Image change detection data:
--- START ---

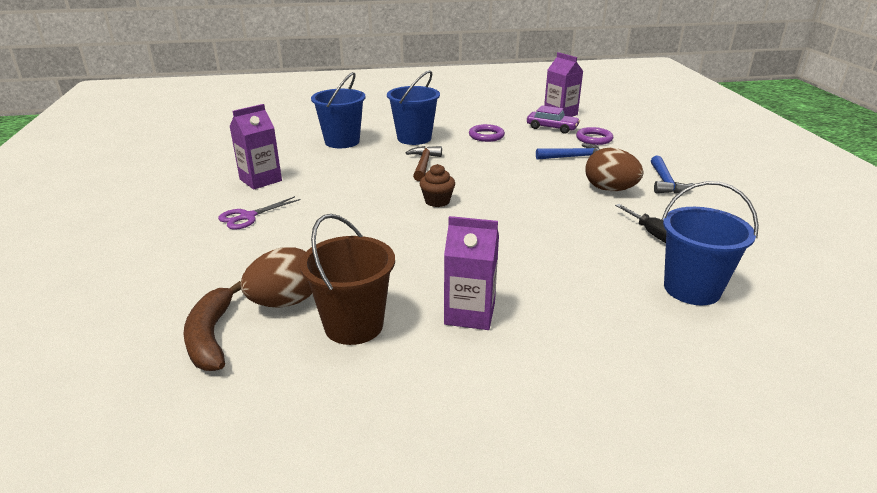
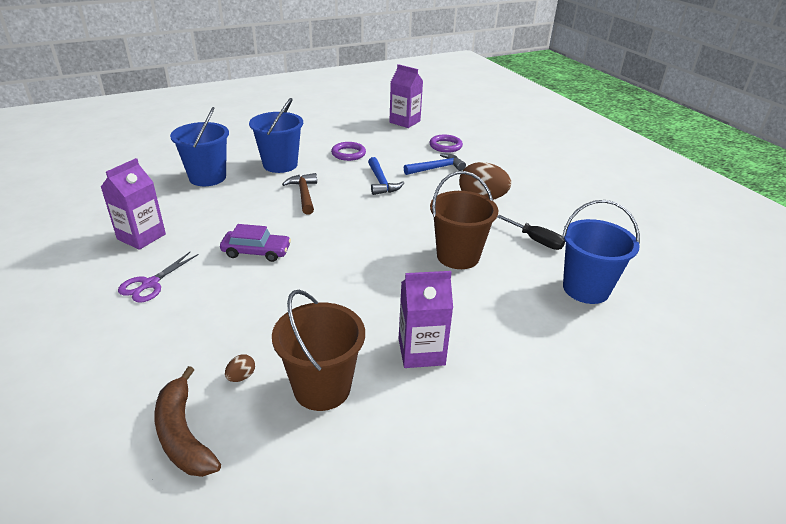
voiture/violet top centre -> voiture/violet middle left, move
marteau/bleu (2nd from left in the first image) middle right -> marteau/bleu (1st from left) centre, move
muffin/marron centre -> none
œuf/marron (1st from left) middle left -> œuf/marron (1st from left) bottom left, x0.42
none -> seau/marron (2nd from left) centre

--- END ---

What you will do: Every entry above should be duplicated exactly. Do not include the images.

Result:
voiture/violet top centre -> voiture/violet middle left, move
marteau/bleu (2nd from left in the first image) middle right -> marteau/bleu (1st from left) centre, move
muffin/marron centre -> none
œuf/marron (1st from left) middle left -> œuf/marron (1st from left) bottom left, x0.42
none -> seau/marron (2nd from left) centre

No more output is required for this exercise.